PROVIDED ENTRIES:
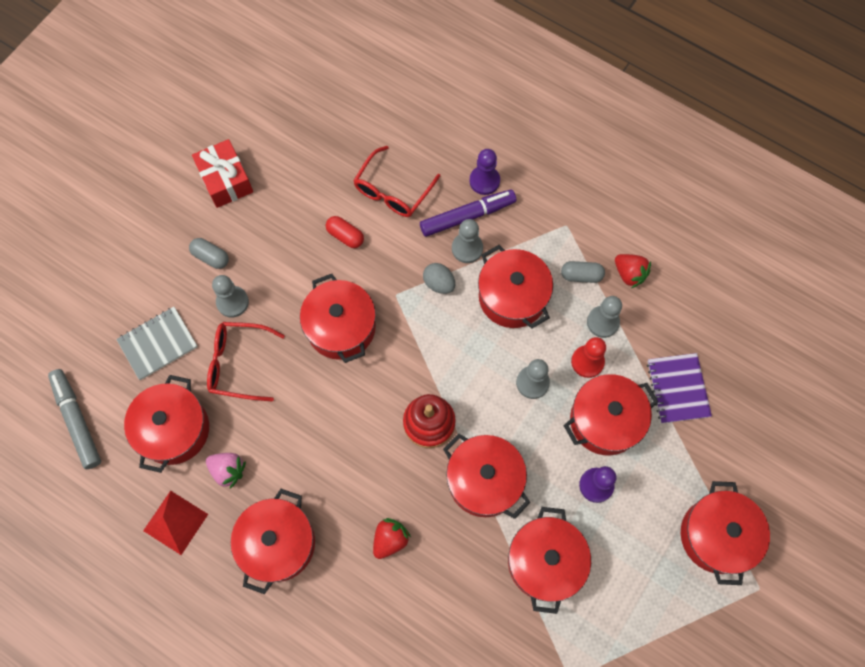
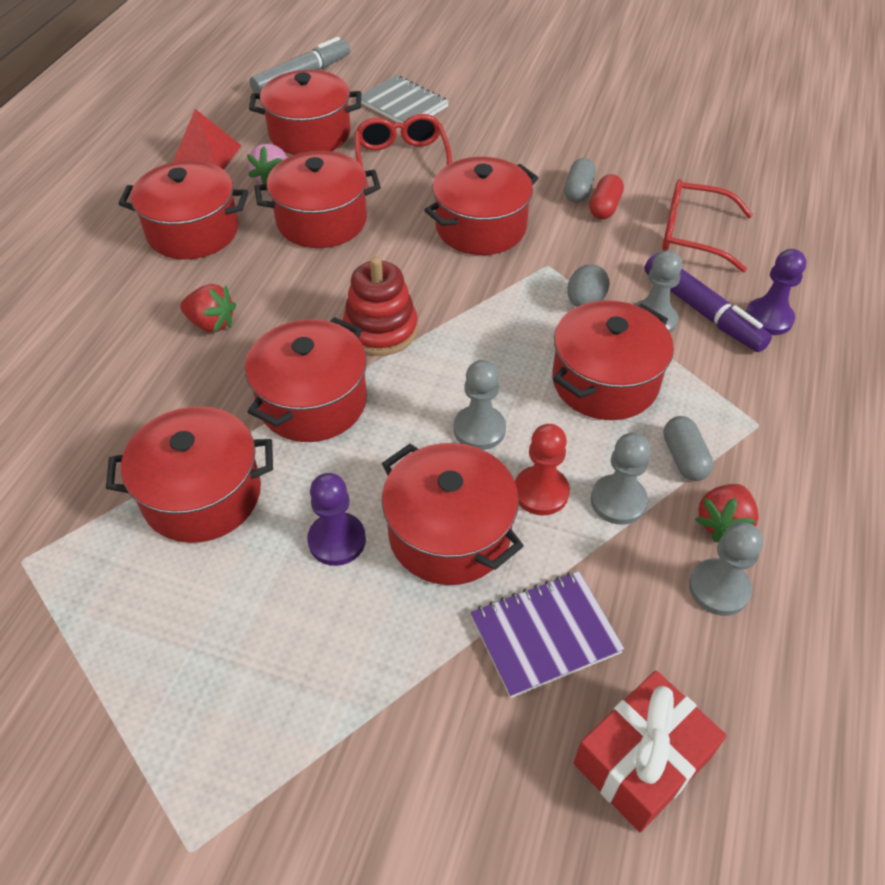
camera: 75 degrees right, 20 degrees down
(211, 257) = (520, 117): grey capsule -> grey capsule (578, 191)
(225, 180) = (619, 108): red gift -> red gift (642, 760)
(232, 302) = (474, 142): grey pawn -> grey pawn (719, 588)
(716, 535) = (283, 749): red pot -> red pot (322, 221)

EXERCISE DIRECTIONS: Quote exactly and only the lines from the one holding "(225, 180) = (619, 108): red" through the end of the data.

FINISHED EXERCISE:
(225, 180) = (619, 108): red gift -> red gift (642, 760)
(232, 302) = (474, 142): grey pawn -> grey pawn (719, 588)
(716, 535) = (283, 749): red pot -> red pot (322, 221)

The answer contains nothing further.